WHAT YOU ARE ASKED TO DO:
The reply should consist of the line containing "orange shoe: 0 -> 1" and all lines after it in the listing below, reproduced exactly and nothing more.

■ ■ ■ ■ ■ ■ ■

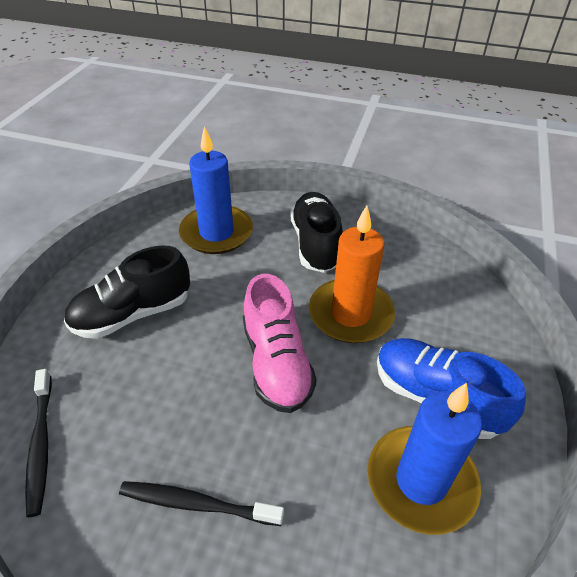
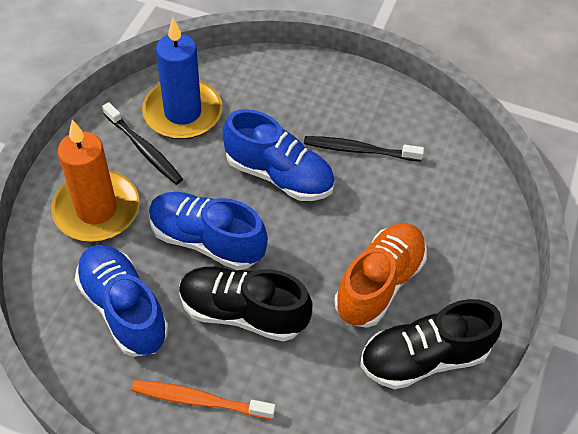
blue candle: 2 -> 1
blue shoe: 1 -> 3
orange shoe: 0 -> 1
orange toothbrush: 0 -> 1
pink shoe: 1 -> 0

■ ■ ■ ■ ■ ■ ■

OUTPUT BELOW:
orange shoe: 0 -> 1
orange toothbrush: 0 -> 1
pink shoe: 1 -> 0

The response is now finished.